• EXERCISE DESCRIPTION: Copy out the records precisely, omitting pictures.

[Image sets with object changes]
========================================================================
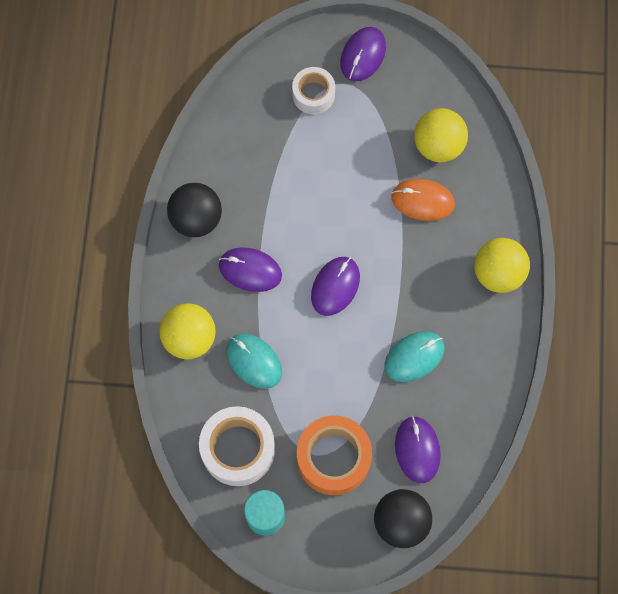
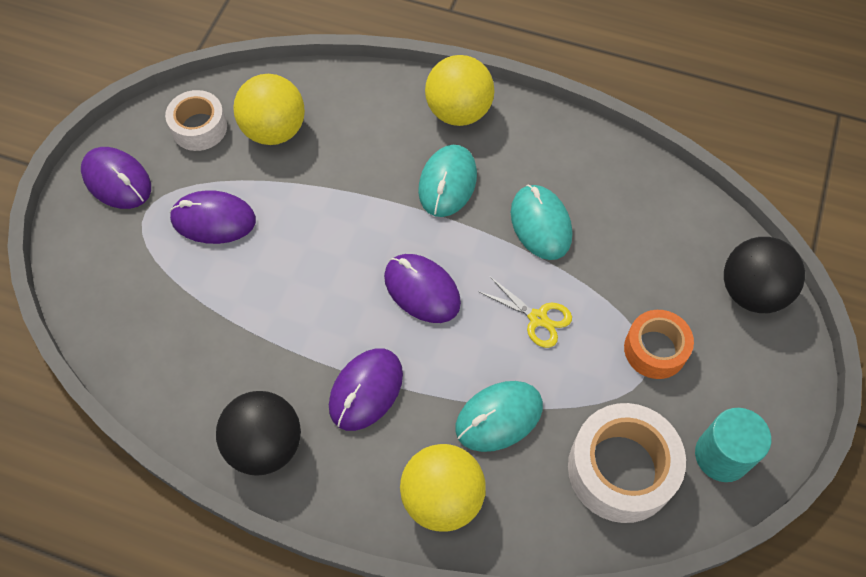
camera: 75 degrees left, 10 degrees down
(313, 94) = (144, 250): white tape -> white tape (199, 128)
(333, 458) = (655, 349): orange tape -> orange tape, size x0.62
(335, 371) = (538, 318): none -> yellow scissors
(417, 450) = (661, 250): purple mouse -> purple mouse (213, 219)
(422, 200) = (339, 164): orange mouse -> none
(430, 281) = (447, 183): none -> turquoise mouse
========================================================================
• THE COMPLETED TASK:
camera: 75 degrees left, 10 degrees down
(313, 94) = (144, 250): white tape -> white tape (199, 128)
(333, 458) = (655, 349): orange tape -> orange tape, size x0.62
(335, 371) = (538, 318): none -> yellow scissors
(417, 450) = (661, 250): purple mouse -> purple mouse (213, 219)
(422, 200) = (339, 164): orange mouse -> none
(430, 281) = (447, 183): none -> turquoise mouse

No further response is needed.